Modification records
== Segment start ==
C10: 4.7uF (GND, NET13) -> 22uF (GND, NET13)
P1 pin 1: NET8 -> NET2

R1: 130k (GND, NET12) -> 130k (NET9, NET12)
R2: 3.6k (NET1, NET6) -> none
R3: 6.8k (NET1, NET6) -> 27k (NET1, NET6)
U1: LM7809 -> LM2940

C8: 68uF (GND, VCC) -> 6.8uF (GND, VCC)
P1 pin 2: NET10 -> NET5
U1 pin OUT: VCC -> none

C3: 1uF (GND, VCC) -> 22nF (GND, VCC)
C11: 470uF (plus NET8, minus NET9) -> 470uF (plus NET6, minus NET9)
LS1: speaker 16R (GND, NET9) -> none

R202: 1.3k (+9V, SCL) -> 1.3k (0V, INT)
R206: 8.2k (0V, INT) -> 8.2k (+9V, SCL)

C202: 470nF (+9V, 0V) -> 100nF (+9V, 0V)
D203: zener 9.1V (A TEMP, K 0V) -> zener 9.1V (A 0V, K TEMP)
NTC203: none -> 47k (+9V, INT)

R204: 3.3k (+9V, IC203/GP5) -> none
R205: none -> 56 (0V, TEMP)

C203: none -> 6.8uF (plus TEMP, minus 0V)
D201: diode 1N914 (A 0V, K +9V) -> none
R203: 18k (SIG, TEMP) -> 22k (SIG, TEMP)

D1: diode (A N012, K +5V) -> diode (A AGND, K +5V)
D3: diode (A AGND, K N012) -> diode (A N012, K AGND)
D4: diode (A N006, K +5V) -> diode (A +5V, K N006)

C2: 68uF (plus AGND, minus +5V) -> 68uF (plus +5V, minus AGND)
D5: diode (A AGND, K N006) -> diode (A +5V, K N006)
== Segment end ==
Repeat every record exactly, so that nothing is lost or altered.

RESPONSE TO THE TASK:
C10: 4.7uF (GND, NET13) -> 22uF (GND, NET13)
P1 pin 1: NET8 -> NET2

R1: 130k (GND, NET12) -> 130k (NET9, NET12)
R2: 3.6k (NET1, NET6) -> none
R3: 6.8k (NET1, NET6) -> 27k (NET1, NET6)
U1: LM7809 -> LM2940

C8: 68uF (GND, VCC) -> 6.8uF (GND, VCC)
P1 pin 2: NET10 -> NET5
U1 pin OUT: VCC -> none

C3: 1uF (GND, VCC) -> 22nF (GND, VCC)
C11: 470uF (plus NET8, minus NET9) -> 470uF (plus NET6, minus NET9)
LS1: speaker 16R (GND, NET9) -> none

R202: 1.3k (+9V, SCL) -> 1.3k (0V, INT)
R206: 8.2k (0V, INT) -> 8.2k (+9V, SCL)

C202: 470nF (+9V, 0V) -> 100nF (+9V, 0V)
D203: zener 9.1V (A TEMP, K 0V) -> zener 9.1V (A 0V, K TEMP)
NTC203: none -> 47k (+9V, INT)

R204: 3.3k (+9V, IC203/GP5) -> none
R205: none -> 56 (0V, TEMP)

C203: none -> 6.8uF (plus TEMP, minus 0V)
D201: diode 1N914 (A 0V, K +9V) -> none
R203: 18k (SIG, TEMP) -> 22k (SIG, TEMP)

D1: diode (A N012, K +5V) -> diode (A AGND, K +5V)
D3: diode (A AGND, K N012) -> diode (A N012, K AGND)
D4: diode (A N006, K +5V) -> diode (A +5V, K N006)

C2: 68uF (plus AGND, minus +5V) -> 68uF (plus +5V, minus AGND)
D5: diode (A AGND, K N006) -> diode (A +5V, K N006)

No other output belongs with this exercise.